__SUPPLIED DATA__.
------

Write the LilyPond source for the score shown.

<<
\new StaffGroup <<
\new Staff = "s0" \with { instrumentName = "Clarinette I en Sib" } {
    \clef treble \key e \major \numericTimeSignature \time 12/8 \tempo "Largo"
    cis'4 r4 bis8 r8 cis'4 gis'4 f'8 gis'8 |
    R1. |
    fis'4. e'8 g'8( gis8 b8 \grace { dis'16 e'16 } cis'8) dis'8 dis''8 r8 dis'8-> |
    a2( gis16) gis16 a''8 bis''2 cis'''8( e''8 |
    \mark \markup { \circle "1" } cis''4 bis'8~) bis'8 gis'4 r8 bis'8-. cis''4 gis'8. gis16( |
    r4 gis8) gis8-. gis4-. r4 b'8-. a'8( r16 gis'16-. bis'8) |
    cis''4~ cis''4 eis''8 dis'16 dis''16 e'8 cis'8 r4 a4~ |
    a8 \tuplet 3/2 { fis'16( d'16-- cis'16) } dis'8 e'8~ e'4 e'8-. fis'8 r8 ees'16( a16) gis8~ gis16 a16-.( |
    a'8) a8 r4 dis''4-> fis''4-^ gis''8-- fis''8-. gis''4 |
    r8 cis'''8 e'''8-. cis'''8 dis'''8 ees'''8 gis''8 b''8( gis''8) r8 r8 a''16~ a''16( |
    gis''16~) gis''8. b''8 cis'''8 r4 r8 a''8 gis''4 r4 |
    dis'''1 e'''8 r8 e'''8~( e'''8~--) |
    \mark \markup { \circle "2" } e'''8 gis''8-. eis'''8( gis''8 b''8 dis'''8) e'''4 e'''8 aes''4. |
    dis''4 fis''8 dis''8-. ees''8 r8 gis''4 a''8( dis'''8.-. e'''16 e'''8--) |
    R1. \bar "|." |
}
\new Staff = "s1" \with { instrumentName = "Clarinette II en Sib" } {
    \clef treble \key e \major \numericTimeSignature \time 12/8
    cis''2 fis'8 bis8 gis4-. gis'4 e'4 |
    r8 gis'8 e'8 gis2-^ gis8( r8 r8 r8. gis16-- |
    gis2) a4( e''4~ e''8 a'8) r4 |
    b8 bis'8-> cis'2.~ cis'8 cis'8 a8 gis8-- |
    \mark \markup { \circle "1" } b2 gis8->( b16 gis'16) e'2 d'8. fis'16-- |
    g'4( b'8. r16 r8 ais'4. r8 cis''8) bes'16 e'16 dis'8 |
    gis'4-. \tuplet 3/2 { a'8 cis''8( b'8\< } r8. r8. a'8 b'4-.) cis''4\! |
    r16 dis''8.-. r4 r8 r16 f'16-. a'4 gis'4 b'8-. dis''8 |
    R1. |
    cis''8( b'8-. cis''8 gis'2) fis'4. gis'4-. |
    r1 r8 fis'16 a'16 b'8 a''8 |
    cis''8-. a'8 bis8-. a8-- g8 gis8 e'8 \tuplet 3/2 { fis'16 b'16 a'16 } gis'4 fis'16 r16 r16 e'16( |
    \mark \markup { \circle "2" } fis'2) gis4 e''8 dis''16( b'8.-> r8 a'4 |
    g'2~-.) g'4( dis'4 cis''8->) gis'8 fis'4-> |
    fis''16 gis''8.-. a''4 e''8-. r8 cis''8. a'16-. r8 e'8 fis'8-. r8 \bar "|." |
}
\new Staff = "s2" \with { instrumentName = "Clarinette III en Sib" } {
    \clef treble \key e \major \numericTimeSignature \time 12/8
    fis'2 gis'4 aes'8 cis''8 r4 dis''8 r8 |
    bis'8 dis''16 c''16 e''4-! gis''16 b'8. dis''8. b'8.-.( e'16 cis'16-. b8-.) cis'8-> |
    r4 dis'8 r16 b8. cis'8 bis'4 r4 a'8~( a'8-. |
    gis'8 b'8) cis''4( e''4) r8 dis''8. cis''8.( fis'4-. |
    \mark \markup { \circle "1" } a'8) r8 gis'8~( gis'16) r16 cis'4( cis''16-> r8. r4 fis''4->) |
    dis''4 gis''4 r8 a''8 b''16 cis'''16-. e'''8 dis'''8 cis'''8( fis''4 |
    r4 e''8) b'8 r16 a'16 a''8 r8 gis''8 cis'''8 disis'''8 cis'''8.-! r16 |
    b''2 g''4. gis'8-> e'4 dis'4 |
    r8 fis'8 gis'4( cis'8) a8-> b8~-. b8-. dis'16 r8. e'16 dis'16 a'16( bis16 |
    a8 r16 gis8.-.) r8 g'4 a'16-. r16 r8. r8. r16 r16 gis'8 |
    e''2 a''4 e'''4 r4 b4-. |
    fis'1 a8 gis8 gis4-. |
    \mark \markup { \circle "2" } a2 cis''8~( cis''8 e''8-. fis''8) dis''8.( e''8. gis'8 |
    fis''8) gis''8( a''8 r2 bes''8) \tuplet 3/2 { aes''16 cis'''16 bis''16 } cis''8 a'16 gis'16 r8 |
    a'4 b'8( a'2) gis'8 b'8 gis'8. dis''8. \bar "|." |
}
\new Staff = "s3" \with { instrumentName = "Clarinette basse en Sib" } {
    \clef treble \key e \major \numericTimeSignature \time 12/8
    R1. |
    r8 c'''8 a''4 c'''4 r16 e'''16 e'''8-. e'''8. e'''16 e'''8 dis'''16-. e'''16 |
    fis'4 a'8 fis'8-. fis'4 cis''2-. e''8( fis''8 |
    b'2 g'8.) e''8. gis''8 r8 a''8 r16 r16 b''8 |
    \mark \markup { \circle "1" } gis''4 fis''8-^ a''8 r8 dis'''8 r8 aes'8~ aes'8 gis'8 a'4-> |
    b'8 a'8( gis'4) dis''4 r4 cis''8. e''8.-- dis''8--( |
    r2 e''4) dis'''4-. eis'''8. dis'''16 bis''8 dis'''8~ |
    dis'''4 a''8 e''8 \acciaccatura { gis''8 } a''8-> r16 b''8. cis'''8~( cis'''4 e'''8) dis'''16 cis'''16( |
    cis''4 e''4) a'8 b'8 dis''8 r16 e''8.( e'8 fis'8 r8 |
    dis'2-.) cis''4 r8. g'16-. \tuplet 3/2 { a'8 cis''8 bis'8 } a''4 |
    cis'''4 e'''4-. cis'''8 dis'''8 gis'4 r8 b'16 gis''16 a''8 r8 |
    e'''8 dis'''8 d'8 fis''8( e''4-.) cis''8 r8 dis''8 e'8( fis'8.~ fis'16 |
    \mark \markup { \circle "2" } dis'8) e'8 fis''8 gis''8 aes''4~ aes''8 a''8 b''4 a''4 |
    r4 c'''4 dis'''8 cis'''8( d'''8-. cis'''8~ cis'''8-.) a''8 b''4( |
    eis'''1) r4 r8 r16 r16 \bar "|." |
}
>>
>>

------

__TASK OBJECTIVE__. Return every line from the records above that contains the string "tuplet".

__SOLUTION TO THIS PROBLEM__.
    a8 \tuplet 3/2 { fis'16( d'16-- cis'16) } dis'8 e'8~ e'4 e'8-. fis'8 r8 ees'16( a16) gis8~ gis16 a16-.( |
    gis'4-. \tuplet 3/2 { a'8 cis''8( b'8\< } r8. r8. a'8 b'4-.) cis''4\! |
    cis''8-. a'8 bis8-. a8-- g8 gis8 e'8 \tuplet 3/2 { fis'16 b'16 a'16 } gis'4 fis'16 r16 r16 e'16( |
    fis''8) gis''8( a''8 r2 bes''8) \tuplet 3/2 { aes''16 cis'''16 bis''16 } cis''8 a'16 gis'16 r8 |
    dis'2-.) cis''4 r8. g'16-. \tuplet 3/2 { a'8 cis''8 bis'8 } a''4 |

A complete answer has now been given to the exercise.